What you should do:
Where a line contains the word "recoloured", copy that line from the records below.

Task inputs:
----

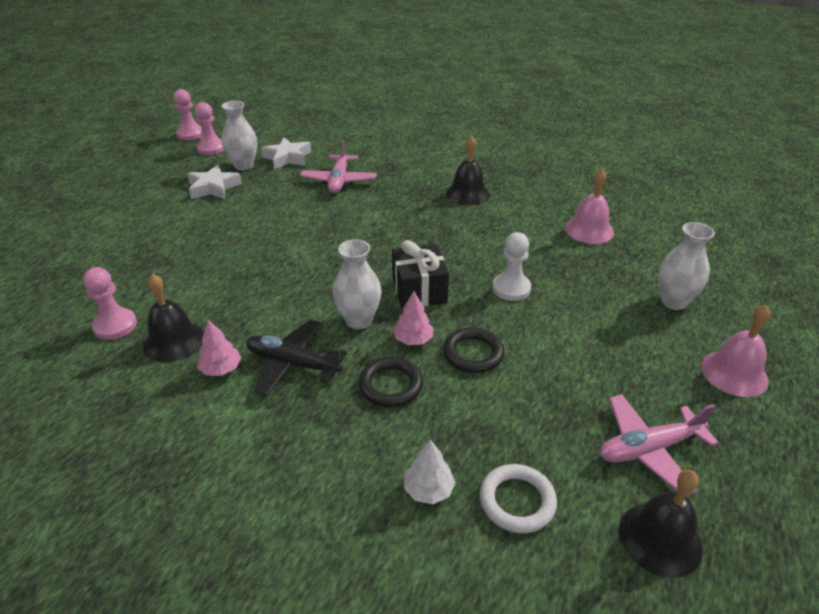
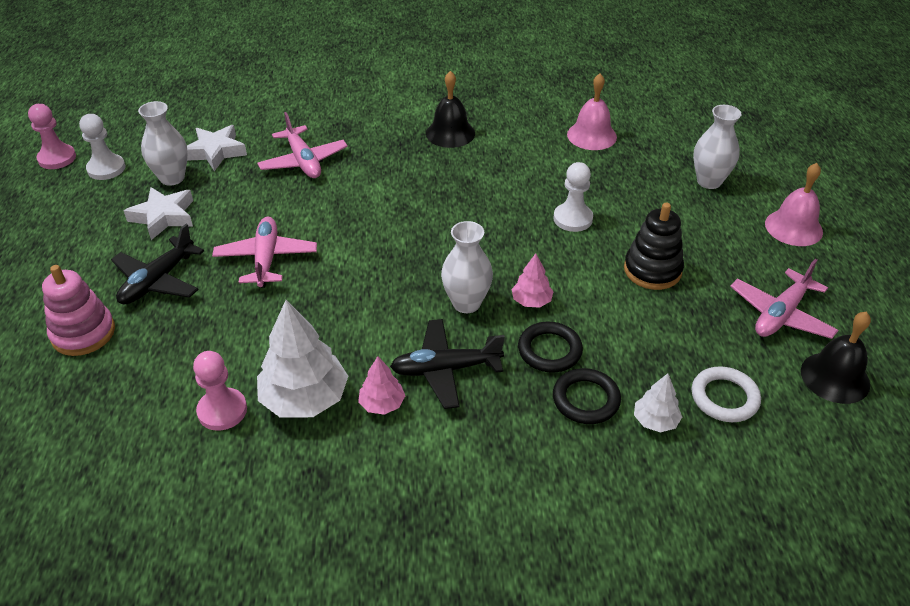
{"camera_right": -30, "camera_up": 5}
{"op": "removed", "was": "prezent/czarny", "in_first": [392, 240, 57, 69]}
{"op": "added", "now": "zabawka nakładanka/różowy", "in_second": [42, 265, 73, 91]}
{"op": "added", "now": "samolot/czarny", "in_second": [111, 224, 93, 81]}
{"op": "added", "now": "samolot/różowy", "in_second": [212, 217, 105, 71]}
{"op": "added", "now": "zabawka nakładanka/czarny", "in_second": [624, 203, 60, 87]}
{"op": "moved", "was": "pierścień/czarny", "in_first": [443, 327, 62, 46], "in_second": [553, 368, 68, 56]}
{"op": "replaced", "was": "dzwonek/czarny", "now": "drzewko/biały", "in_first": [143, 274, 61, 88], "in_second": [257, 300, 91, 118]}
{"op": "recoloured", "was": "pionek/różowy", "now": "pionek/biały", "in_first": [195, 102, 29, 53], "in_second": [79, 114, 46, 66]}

----

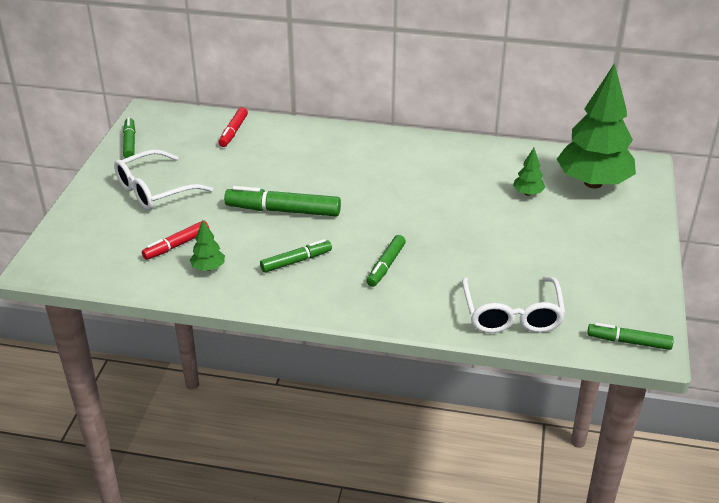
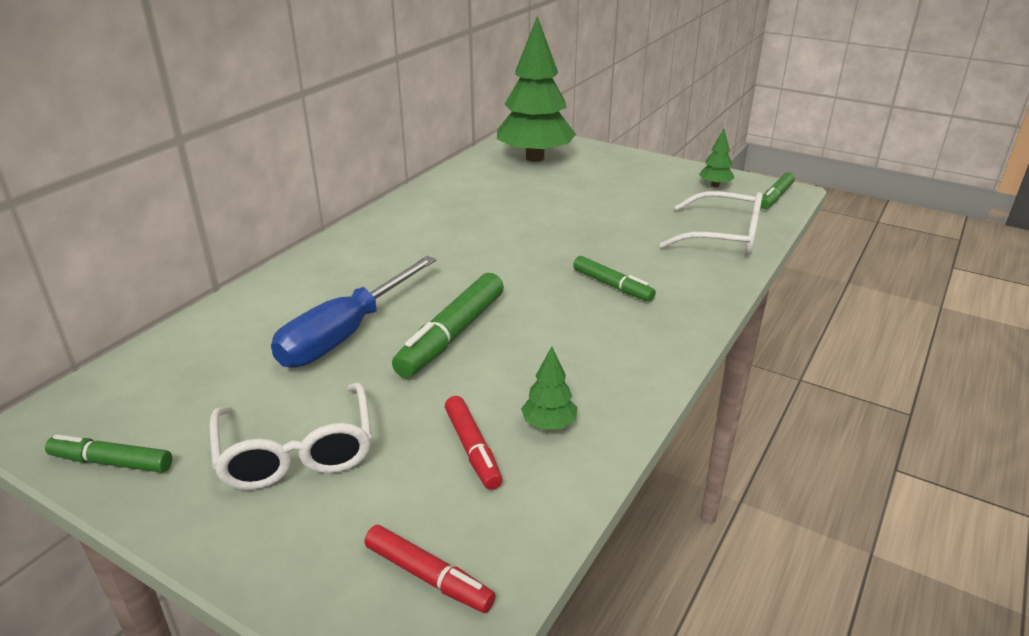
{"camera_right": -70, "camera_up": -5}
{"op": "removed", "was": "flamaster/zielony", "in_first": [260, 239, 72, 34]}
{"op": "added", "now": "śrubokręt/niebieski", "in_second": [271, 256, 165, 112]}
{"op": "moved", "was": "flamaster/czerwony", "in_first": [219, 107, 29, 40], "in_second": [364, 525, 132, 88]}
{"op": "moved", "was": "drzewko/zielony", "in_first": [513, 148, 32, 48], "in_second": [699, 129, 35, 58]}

----

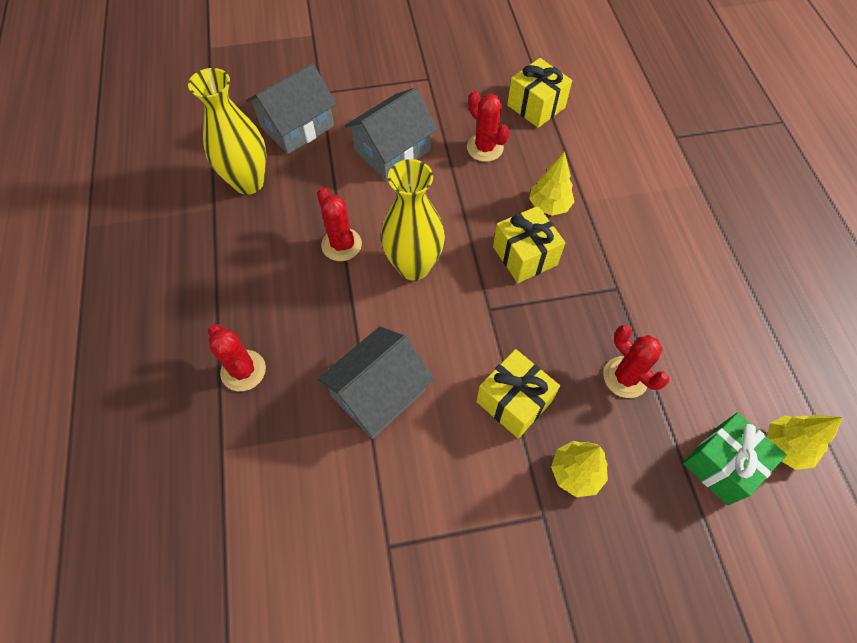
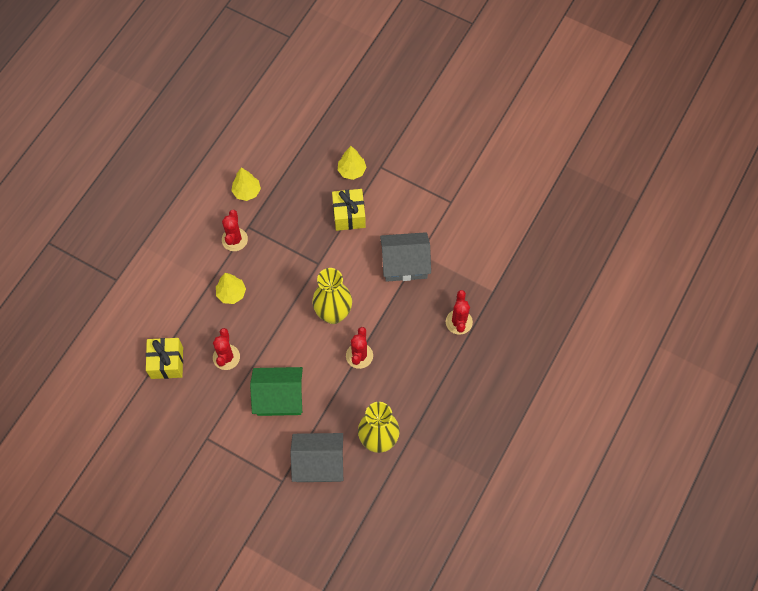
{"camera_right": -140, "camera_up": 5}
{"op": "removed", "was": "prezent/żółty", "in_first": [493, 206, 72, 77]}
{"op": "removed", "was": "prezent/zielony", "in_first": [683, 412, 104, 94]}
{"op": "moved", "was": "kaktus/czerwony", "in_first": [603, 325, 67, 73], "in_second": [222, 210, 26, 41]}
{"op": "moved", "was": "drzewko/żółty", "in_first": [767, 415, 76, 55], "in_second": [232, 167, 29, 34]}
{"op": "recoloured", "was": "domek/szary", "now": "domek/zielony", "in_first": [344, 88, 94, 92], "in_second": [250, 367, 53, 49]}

----

Response:
{"op": "recoloured", "was": "pionek/różowy", "now": "pionek/biały", "in_first": [195, 102, 29, 53], "in_second": [79, 114, 46, 66]}
{"op": "recoloured", "was": "domek/szary", "now": "domek/zielony", "in_first": [344, 88, 94, 92], "in_second": [250, 367, 53, 49]}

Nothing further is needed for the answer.